Exercise description: Only a number is expected in reply: the count of lines below where the word "green" occurs.

Stored data:
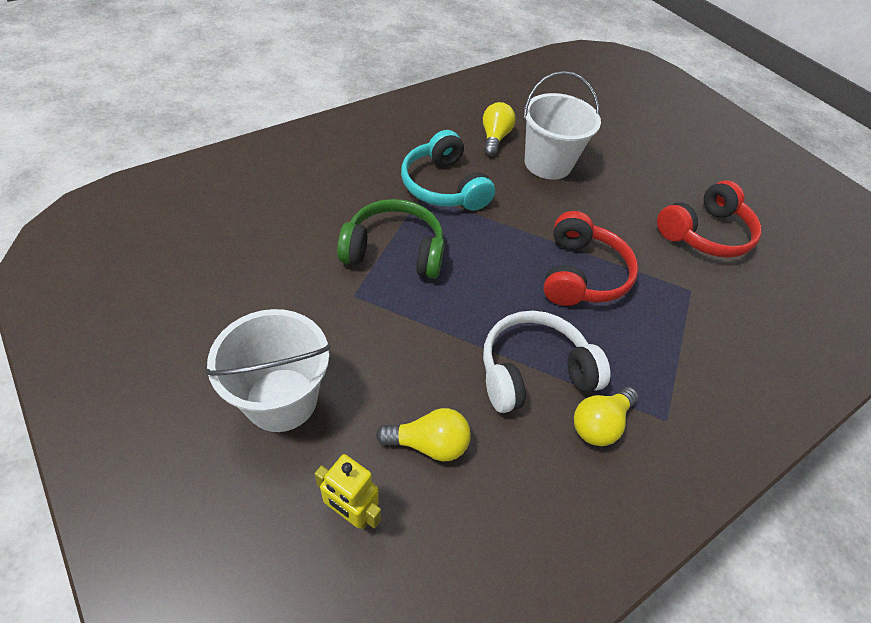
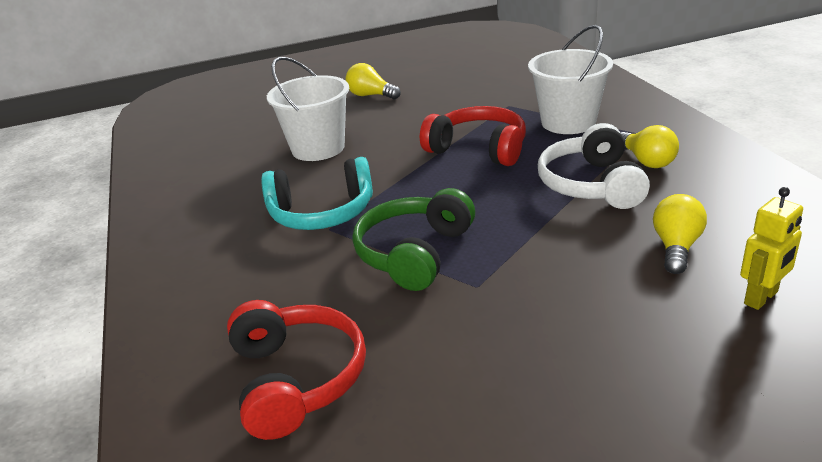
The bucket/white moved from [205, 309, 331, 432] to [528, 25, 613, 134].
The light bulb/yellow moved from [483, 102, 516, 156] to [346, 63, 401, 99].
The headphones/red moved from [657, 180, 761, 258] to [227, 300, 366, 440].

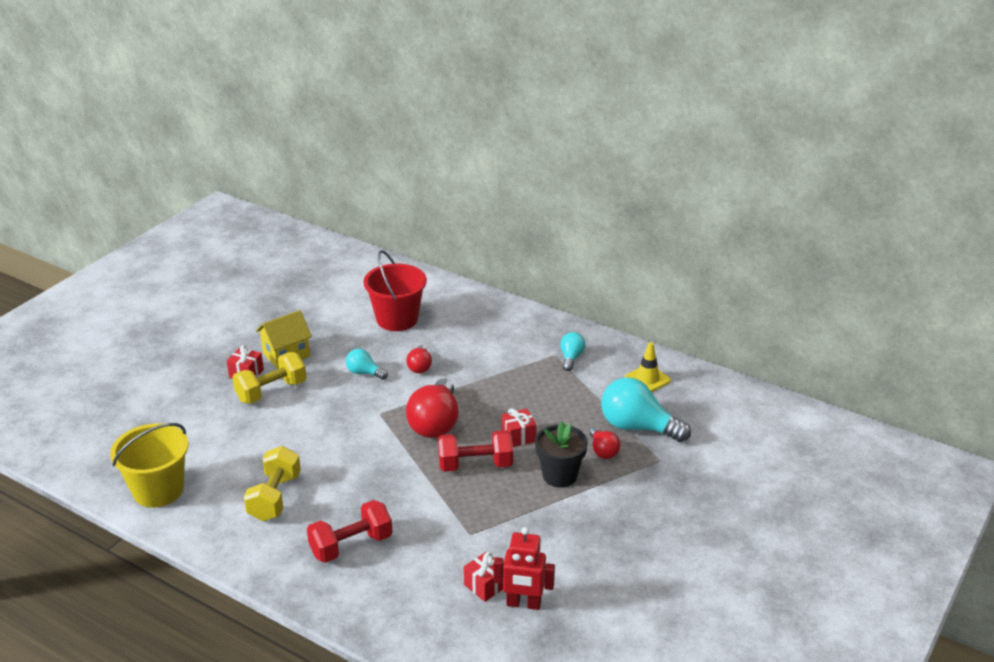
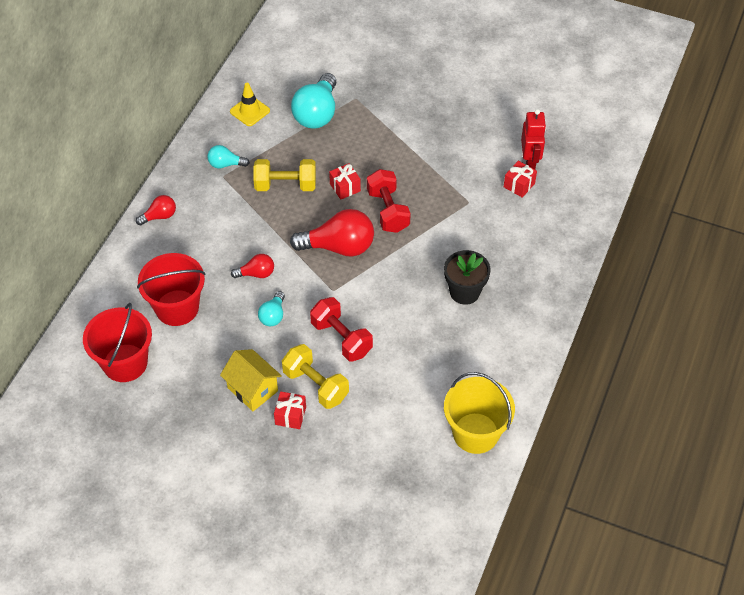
The bucket/red at [83, 303, 152, 382] appeared.
The dumbbell/yellow moved from [244, 446, 301, 521] to [253, 159, 316, 191].
The dumbbell/red moved from [307, 500, 393, 563] to [310, 297, 373, 361].
The flower pot/black moved from [535, 421, 588, 488] to [444, 250, 491, 305].
The light bulb/red moved from [590, 427, 620, 459] to [136, 195, 176, 226].

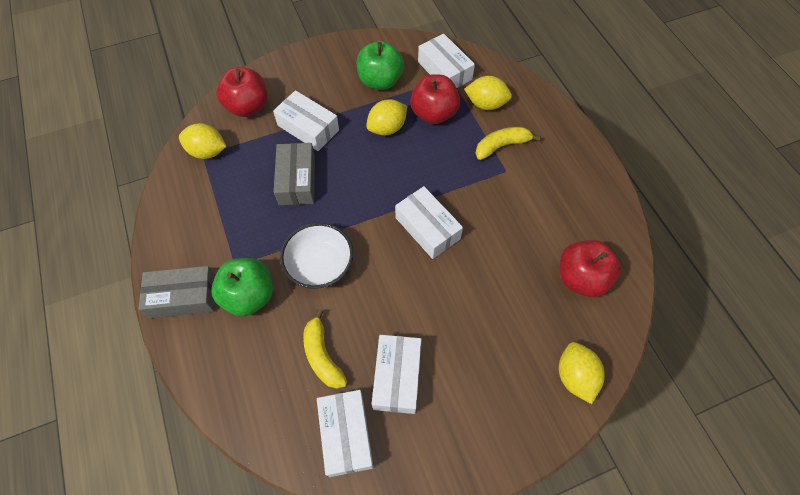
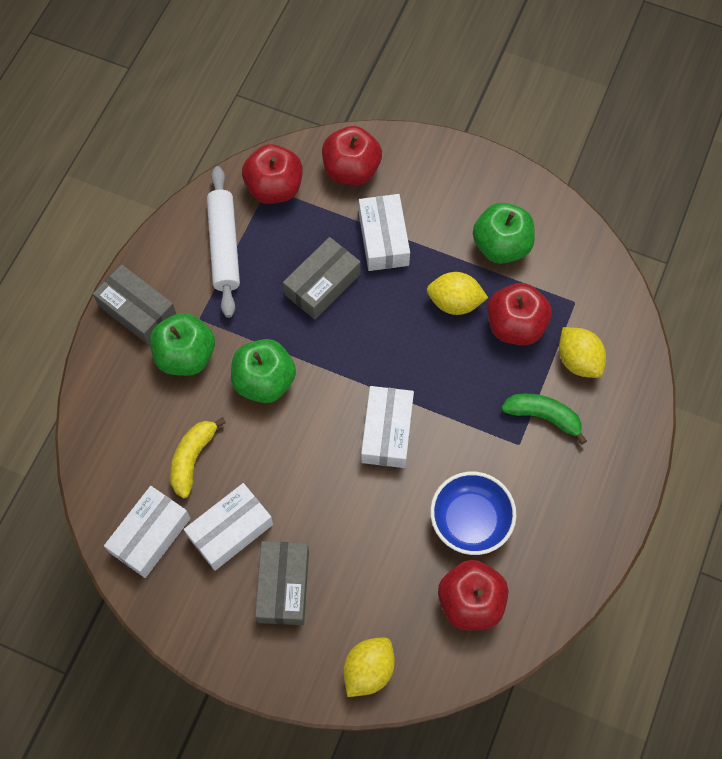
The box/white at [418, 34, 475, 88] disappeared.
The rolling pin/white at [207, 166, 240, 318] appeared.
The box/grey at [255, 541, 309, 625] appeared.
The bowl/blue at [430, 472, 517, 555] appeared.
The lemon/yellow at [179, 123, 226, 159] was replaced by the apple/red at [242, 144, 302, 204].
The bowl/white at [280, 223, 353, 289] was replaced by the apple/green at [231, 339, 296, 403].
The banana/yellow at [475, 127, 541, 160] became the banana/green at [501, 394, 587, 445].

Answer for this exercise: 2